(Beginning of GIVEN INFORMATION)

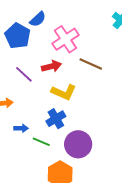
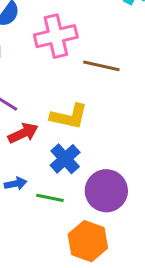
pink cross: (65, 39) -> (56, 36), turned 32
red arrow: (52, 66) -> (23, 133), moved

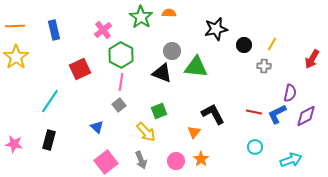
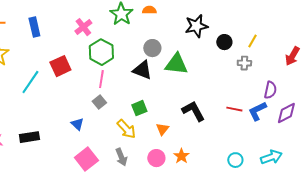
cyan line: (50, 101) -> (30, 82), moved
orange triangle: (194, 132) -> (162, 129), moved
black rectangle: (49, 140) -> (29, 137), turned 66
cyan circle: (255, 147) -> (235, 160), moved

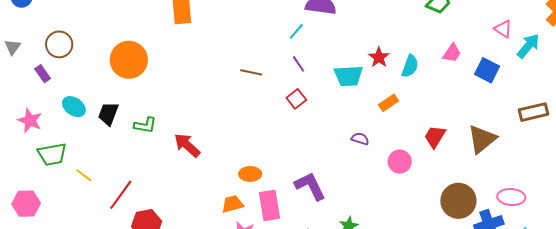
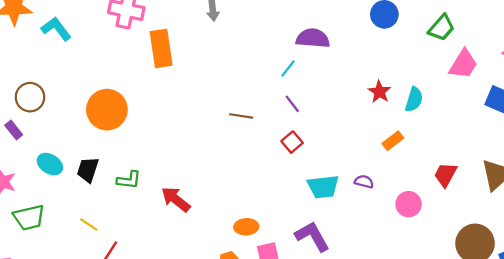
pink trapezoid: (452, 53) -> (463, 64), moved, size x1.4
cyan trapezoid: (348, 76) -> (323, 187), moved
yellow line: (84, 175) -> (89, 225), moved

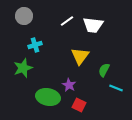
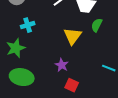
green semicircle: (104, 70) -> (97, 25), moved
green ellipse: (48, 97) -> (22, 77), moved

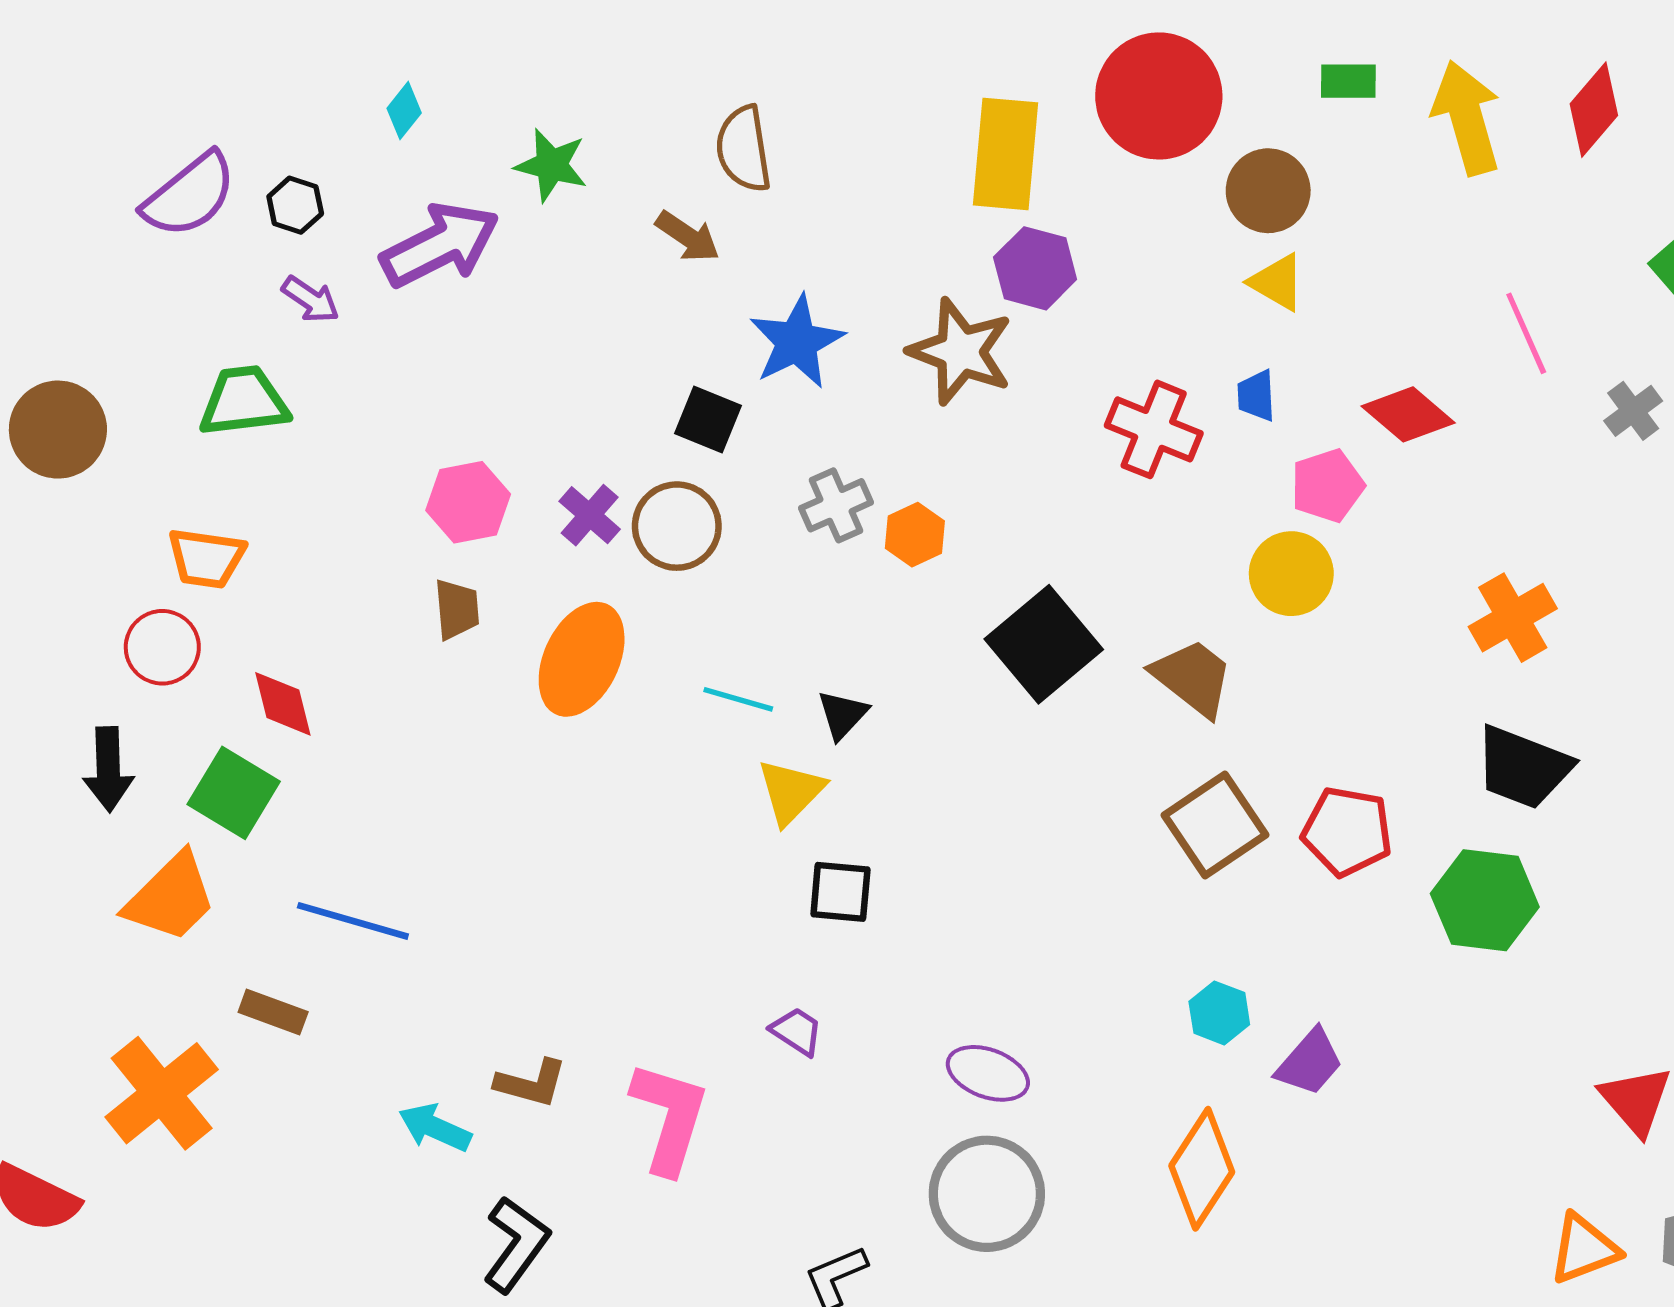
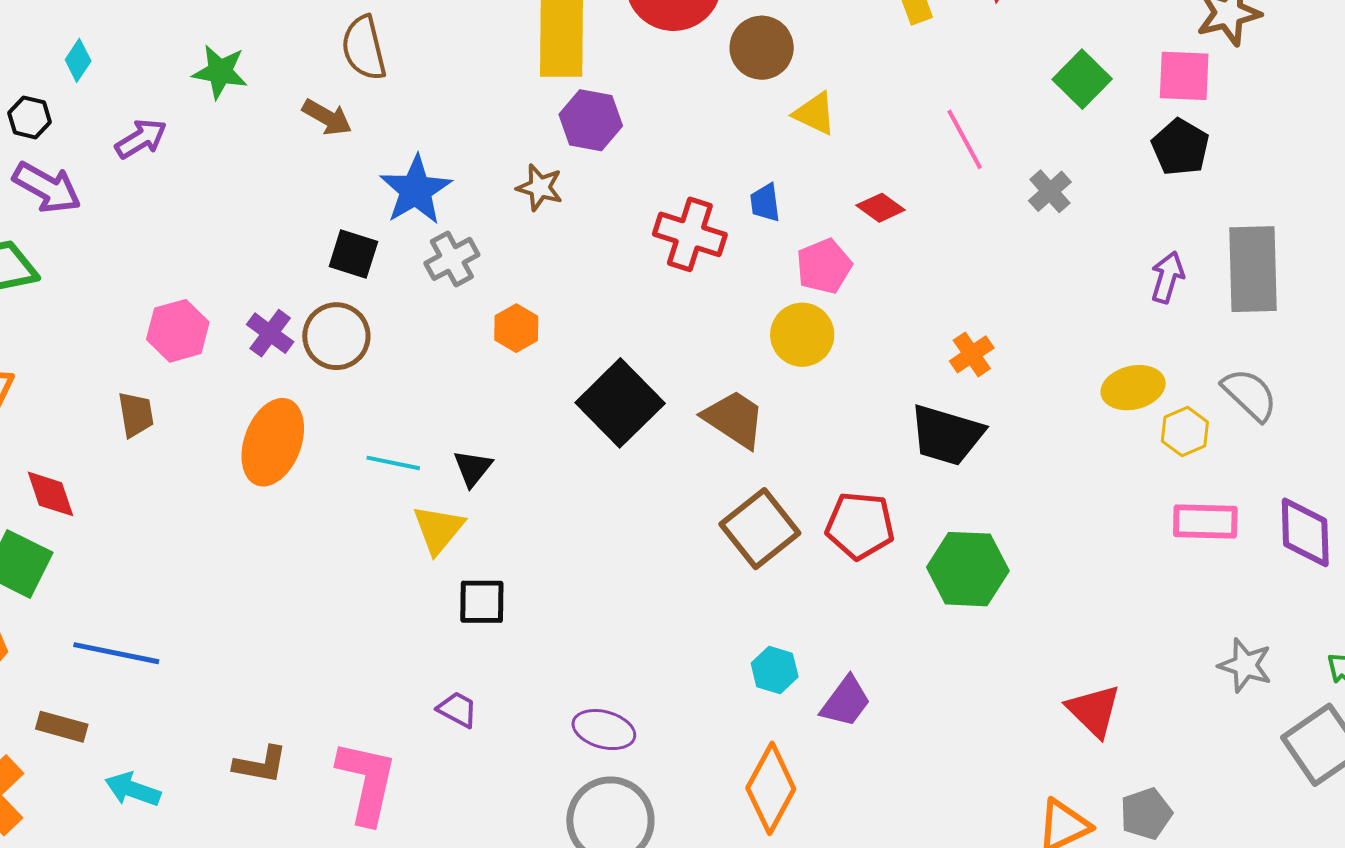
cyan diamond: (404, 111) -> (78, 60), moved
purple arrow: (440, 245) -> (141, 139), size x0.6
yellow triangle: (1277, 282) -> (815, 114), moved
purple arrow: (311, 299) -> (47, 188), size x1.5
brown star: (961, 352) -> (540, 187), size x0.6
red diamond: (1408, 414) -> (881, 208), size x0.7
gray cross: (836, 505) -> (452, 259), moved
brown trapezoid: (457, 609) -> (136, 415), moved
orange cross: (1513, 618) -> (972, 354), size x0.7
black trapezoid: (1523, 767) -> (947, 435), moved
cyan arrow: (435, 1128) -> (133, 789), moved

(End of GIVEN INFORMATION)

DIRECTIONS =
Write every entry again exactly as given, skipping the pictures.

RESULT =
pink cross: (65, 39) -> (56, 36), turned 32
red arrow: (52, 66) -> (23, 133), moved

cyan line: (50, 101) -> (30, 82), moved
orange triangle: (194, 132) -> (162, 129), moved
black rectangle: (49, 140) -> (29, 137), turned 66
cyan circle: (255, 147) -> (235, 160), moved

pink trapezoid: (452, 53) -> (463, 64), moved, size x1.4
cyan trapezoid: (348, 76) -> (323, 187), moved
yellow line: (84, 175) -> (89, 225), moved

green semicircle: (104, 70) -> (97, 25), moved
green ellipse: (48, 97) -> (22, 77), moved

cyan diamond: (404, 111) -> (78, 60), moved
purple arrow: (440, 245) -> (141, 139), size x0.6
yellow triangle: (1277, 282) -> (815, 114), moved
purple arrow: (311, 299) -> (47, 188), size x1.5
brown star: (961, 352) -> (540, 187), size x0.6
red diamond: (1408, 414) -> (881, 208), size x0.7
gray cross: (836, 505) -> (452, 259), moved
brown trapezoid: (457, 609) -> (136, 415), moved
orange cross: (1513, 618) -> (972, 354), size x0.7
black trapezoid: (1523, 767) -> (947, 435), moved
cyan arrow: (435, 1128) -> (133, 789), moved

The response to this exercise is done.